→ **ASSIGNMENT**
Please transcribe the listing below exactly, but only from the line containing "purple carrot: [223,210,407,261]" through its last line.

→ **EXCERPTED RECORDS**
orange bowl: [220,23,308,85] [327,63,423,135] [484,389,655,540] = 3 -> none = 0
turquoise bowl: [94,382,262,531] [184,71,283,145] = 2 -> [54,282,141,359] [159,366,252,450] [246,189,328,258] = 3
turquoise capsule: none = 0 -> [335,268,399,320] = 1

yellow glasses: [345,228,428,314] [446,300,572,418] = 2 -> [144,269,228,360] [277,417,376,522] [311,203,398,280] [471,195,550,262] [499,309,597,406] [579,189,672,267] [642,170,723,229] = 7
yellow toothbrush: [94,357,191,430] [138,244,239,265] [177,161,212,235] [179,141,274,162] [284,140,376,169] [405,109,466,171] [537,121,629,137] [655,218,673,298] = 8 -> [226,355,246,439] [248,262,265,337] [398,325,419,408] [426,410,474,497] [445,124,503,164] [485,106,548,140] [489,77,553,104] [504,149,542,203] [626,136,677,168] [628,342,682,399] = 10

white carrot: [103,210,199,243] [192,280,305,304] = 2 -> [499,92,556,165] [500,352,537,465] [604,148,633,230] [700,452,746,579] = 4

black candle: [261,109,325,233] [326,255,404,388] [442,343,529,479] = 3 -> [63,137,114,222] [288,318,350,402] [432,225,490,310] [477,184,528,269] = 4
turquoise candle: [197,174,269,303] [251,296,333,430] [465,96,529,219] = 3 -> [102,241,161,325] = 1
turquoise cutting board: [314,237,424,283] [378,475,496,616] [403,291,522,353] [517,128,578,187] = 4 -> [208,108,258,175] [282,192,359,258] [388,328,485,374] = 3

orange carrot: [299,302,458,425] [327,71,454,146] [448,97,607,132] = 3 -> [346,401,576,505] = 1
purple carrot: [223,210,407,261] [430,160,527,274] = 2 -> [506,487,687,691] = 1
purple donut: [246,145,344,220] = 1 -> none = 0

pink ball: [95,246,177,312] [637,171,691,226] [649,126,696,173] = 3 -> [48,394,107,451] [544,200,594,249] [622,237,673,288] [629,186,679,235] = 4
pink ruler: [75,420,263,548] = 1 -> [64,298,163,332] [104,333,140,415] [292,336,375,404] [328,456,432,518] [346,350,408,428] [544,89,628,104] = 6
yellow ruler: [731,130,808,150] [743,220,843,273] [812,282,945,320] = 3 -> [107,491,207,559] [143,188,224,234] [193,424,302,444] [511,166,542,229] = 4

→ **ANSWER TO THIS TASK**
purple carrot: [223,210,407,261] [430,160,527,274] = 2 -> [506,487,687,691] = 1
purple donut: [246,145,344,220] = 1 -> none = 0

pink ball: [95,246,177,312] [637,171,691,226] [649,126,696,173] = 3 -> [48,394,107,451] [544,200,594,249] [622,237,673,288] [629,186,679,235] = 4
pink ruler: [75,420,263,548] = 1 -> [64,298,163,332] [104,333,140,415] [292,336,375,404] [328,456,432,518] [346,350,408,428] [544,89,628,104] = 6
yellow ruler: [731,130,808,150] [743,220,843,273] [812,282,945,320] = 3 -> [107,491,207,559] [143,188,224,234] [193,424,302,444] [511,166,542,229] = 4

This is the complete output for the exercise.